— What you are asked to do —
Whenever an image turns up, omit it and return the remaining data exactly.

Before and after images:
*** Begin section ***

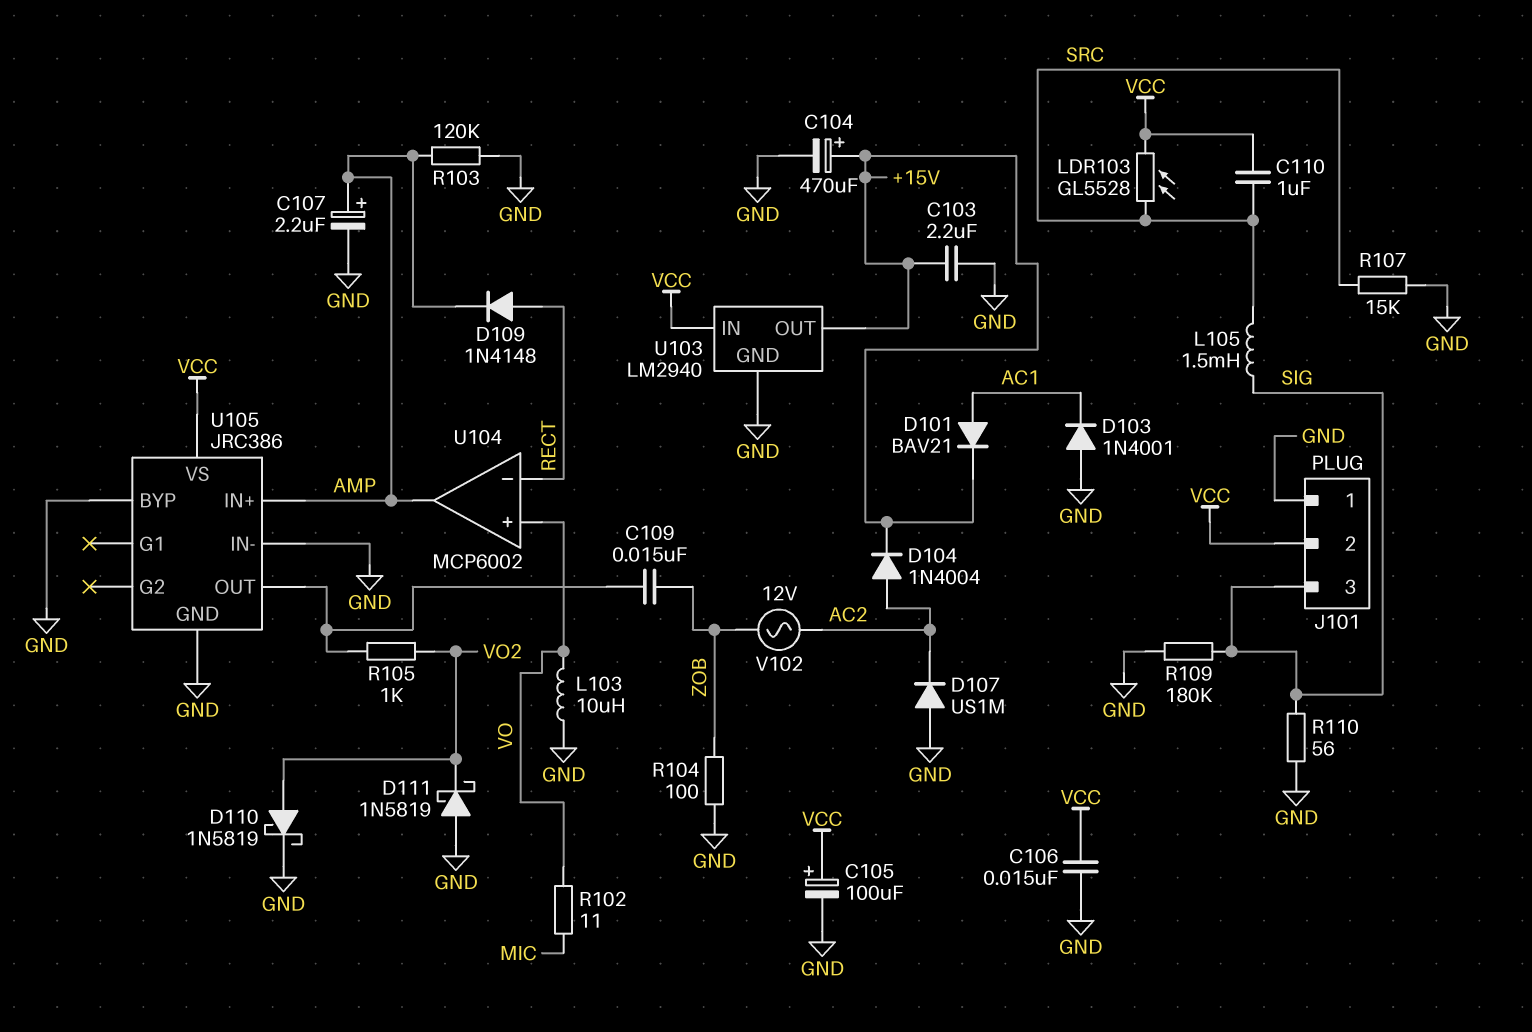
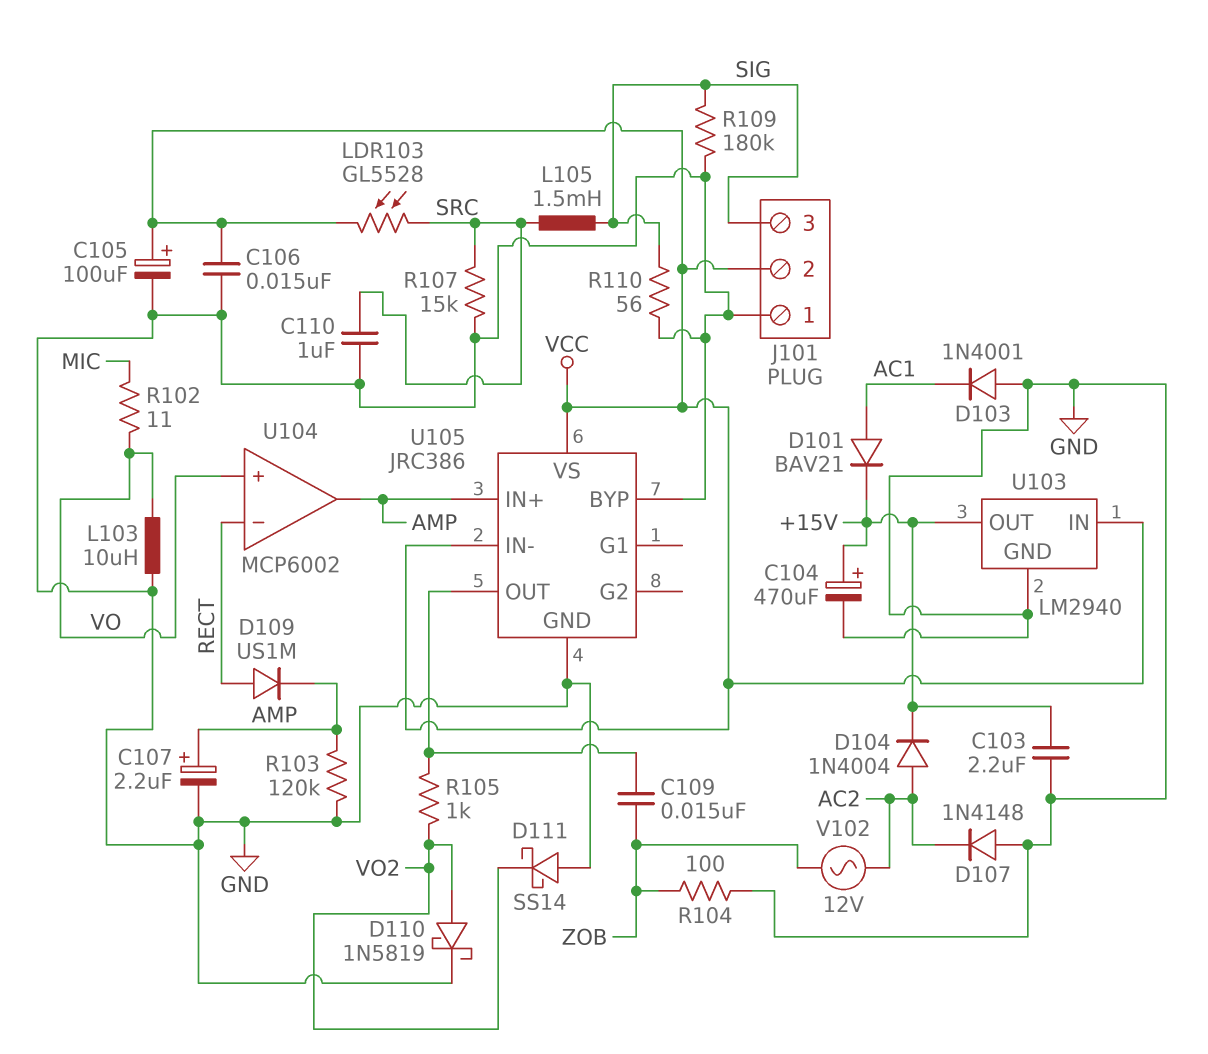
C110: 1uF (SRC, VCC) -> 1uF (GND, SRC)
D107: diode US1M (A GND, K AC2) -> diode 1N4148 (A GND, K AC2)
D109: diode 1N4148 (A RECT, K AMP) -> diode US1M (A RECT, K AMP)
D111: schottky 1N5819 (A GND, K VO2) -> schottky SS14 (A GND, K VO2)
U105 pin IN-: GND -> VCC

*** End section ***

— Solution for this problem —
C110: 1uF (SRC, VCC) -> 1uF (GND, SRC)
D107: diode US1M (A GND, K AC2) -> diode 1N4148 (A GND, K AC2)
D109: diode 1N4148 (A RECT, K AMP) -> diode US1M (A RECT, K AMP)
D111: schottky 1N5819 (A GND, K VO2) -> schottky SS14 (A GND, K VO2)
U105 pin IN-: GND -> VCC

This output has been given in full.